WHAT IS REQUIRED: Could you return all of the entries below exactly, minus the pictures?

(Change detection data)
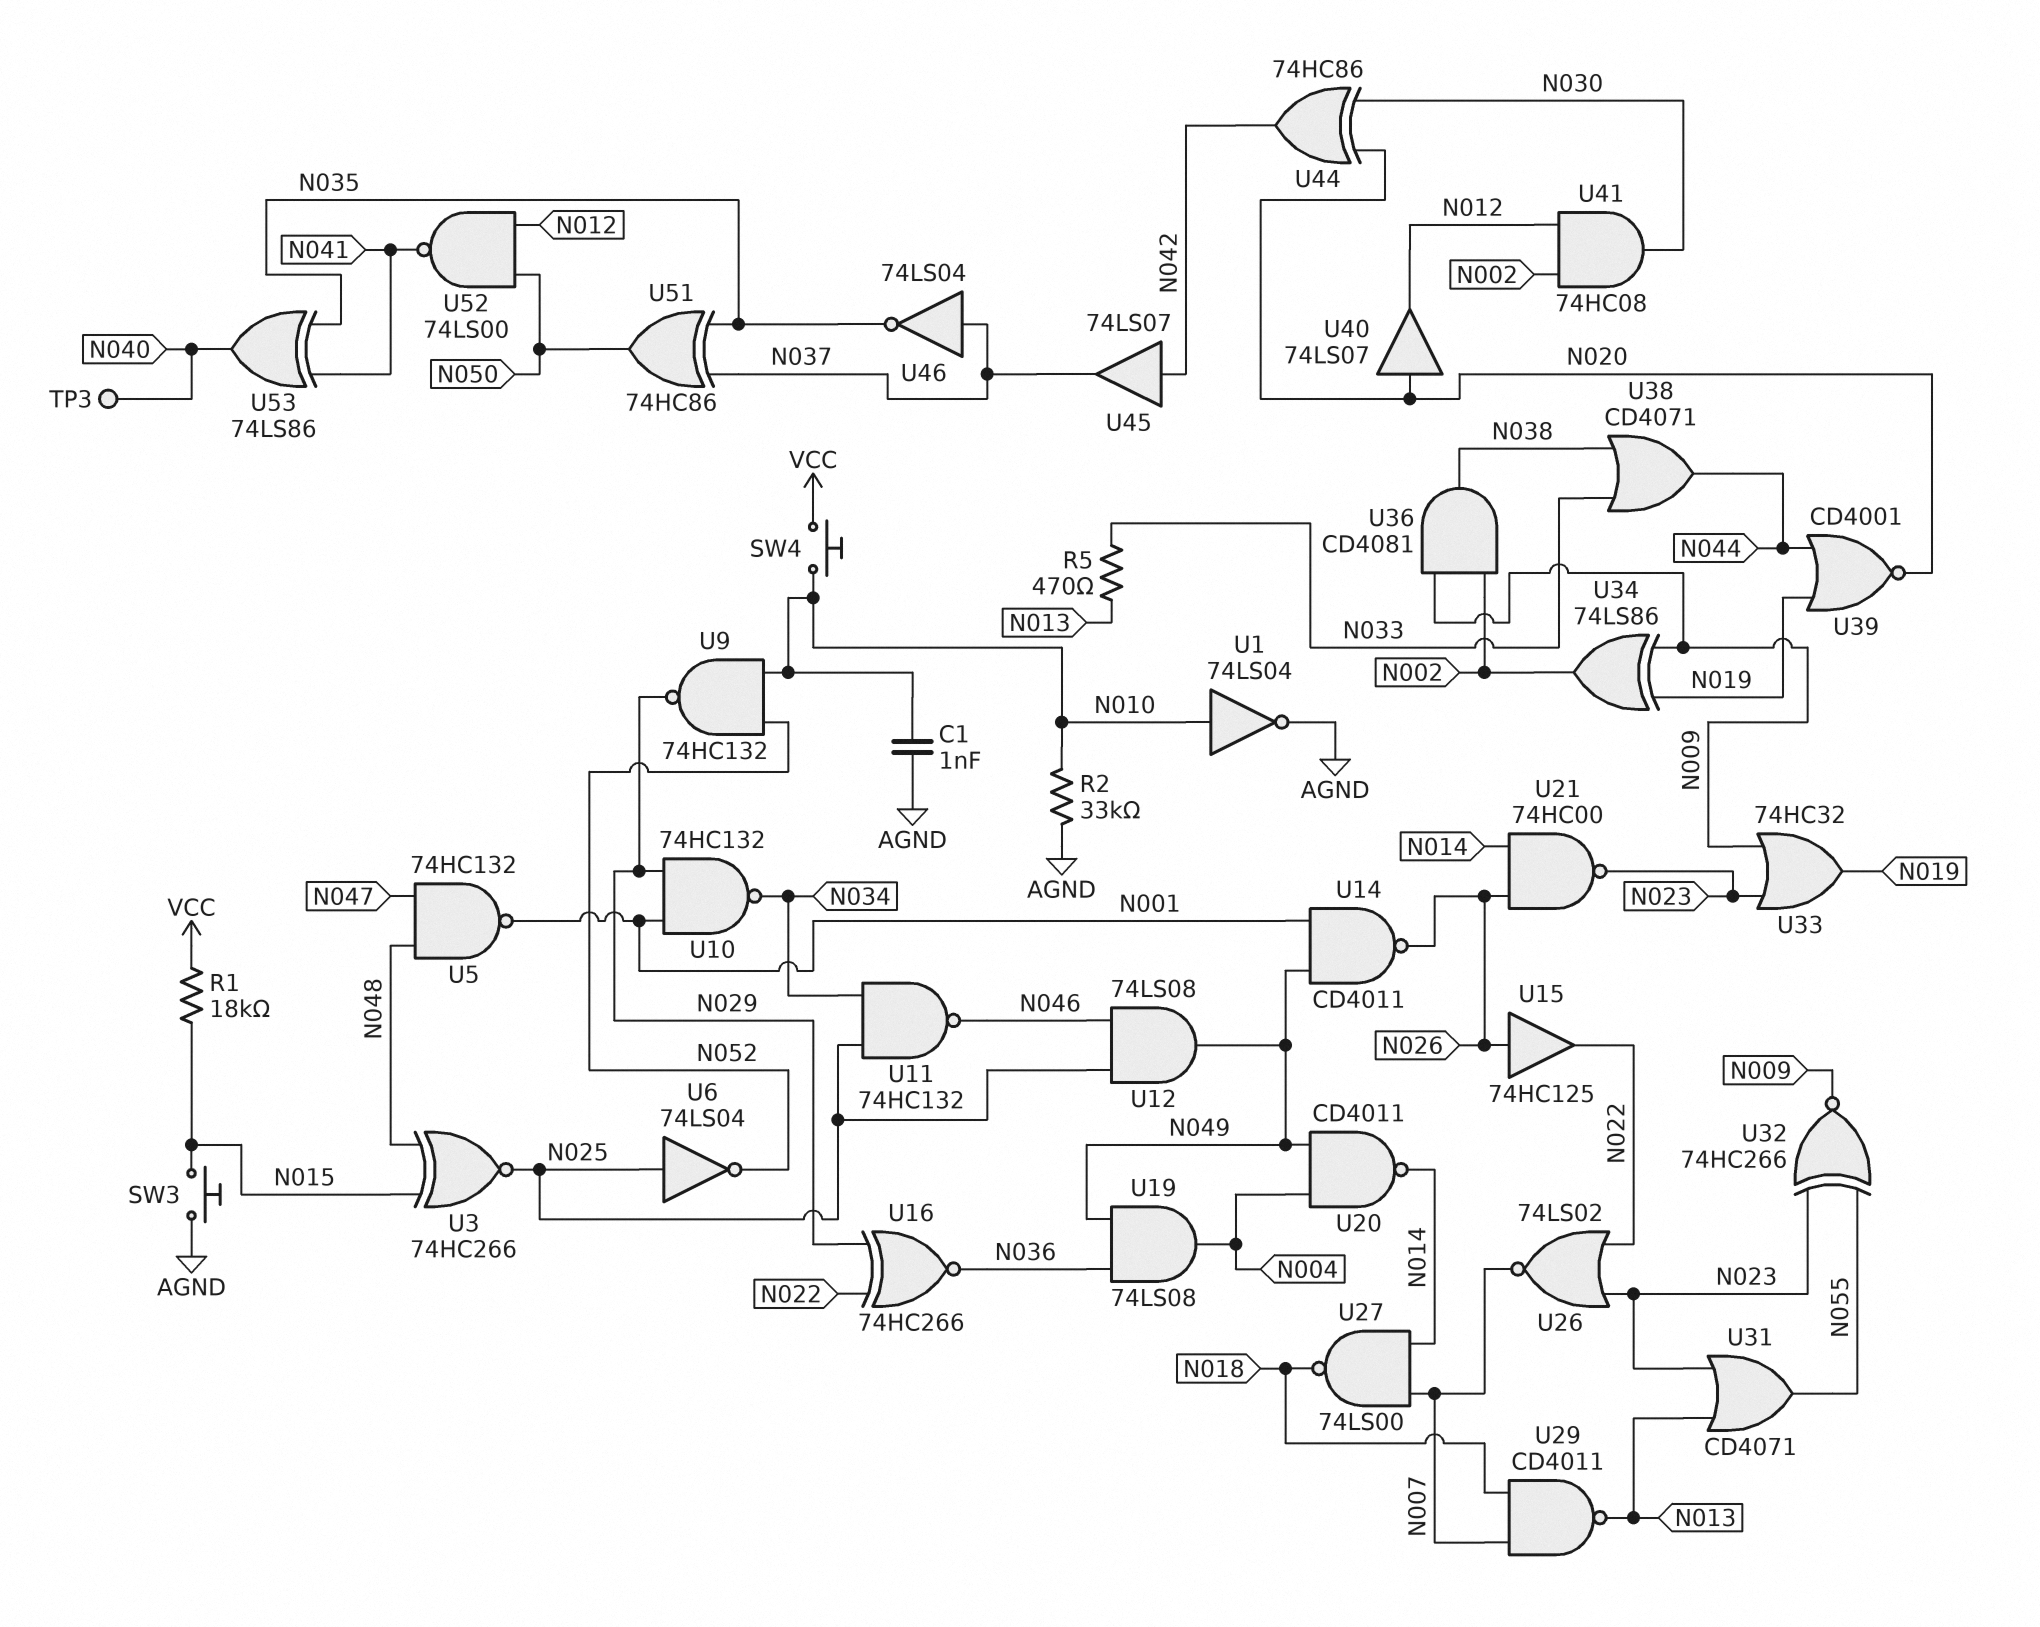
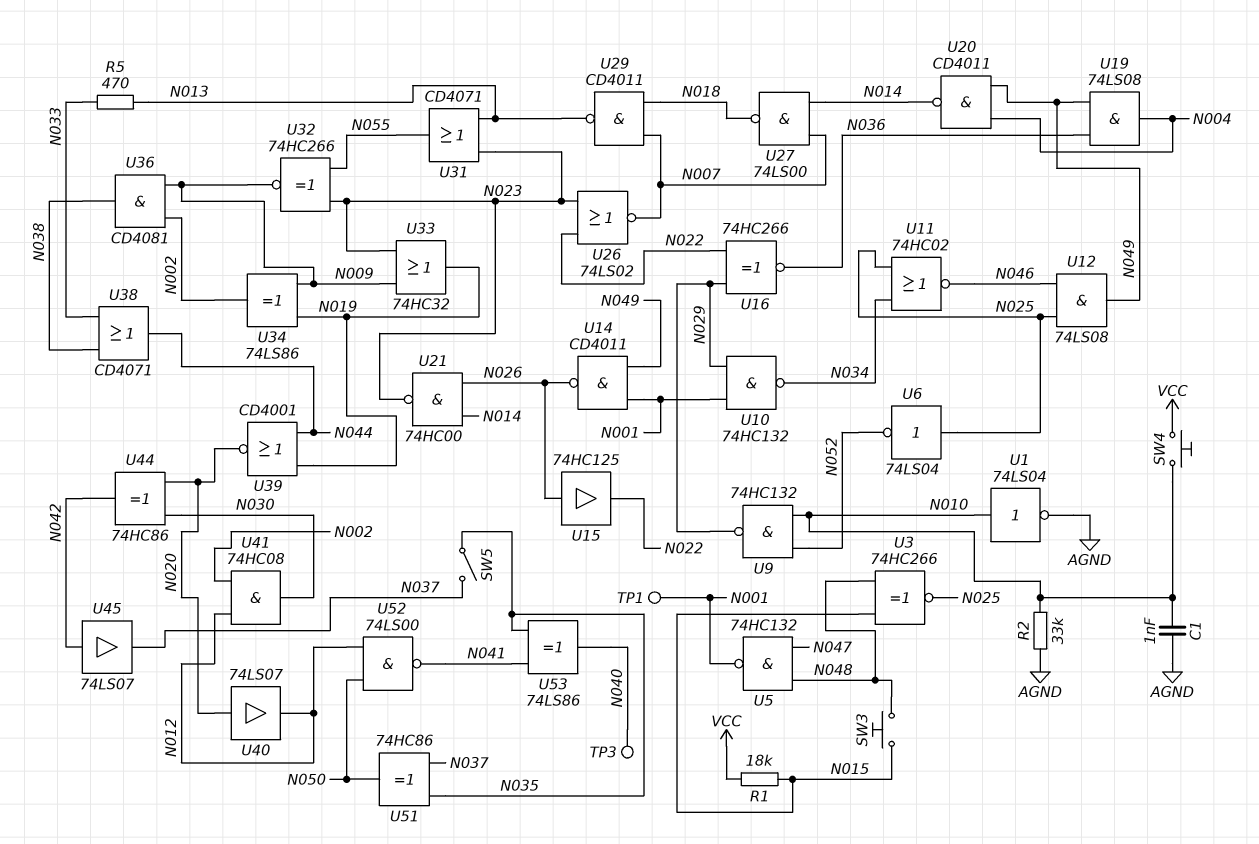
SW3: button (AGND, N015) -> button (N015, N048)
SW5: none -> switch (N035, N037)
TP1: none -> test point (N001)
U11: NAND 74HC132 (in N025, in N034, out N046) -> NOR 74HC02 (in N025, in N034, out N046)
U46: NOT 74LS04 (in N037, out N035) -> none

FINISHED EXERCISE:
SW3: button (AGND, N015) -> button (N015, N048)
SW5: none -> switch (N035, N037)
TP1: none -> test point (N001)
U11: NAND 74HC132 (in N025, in N034, out N046) -> NOR 74HC02 (in N025, in N034, out N046)
U46: NOT 74LS04 (in N037, out N035) -> none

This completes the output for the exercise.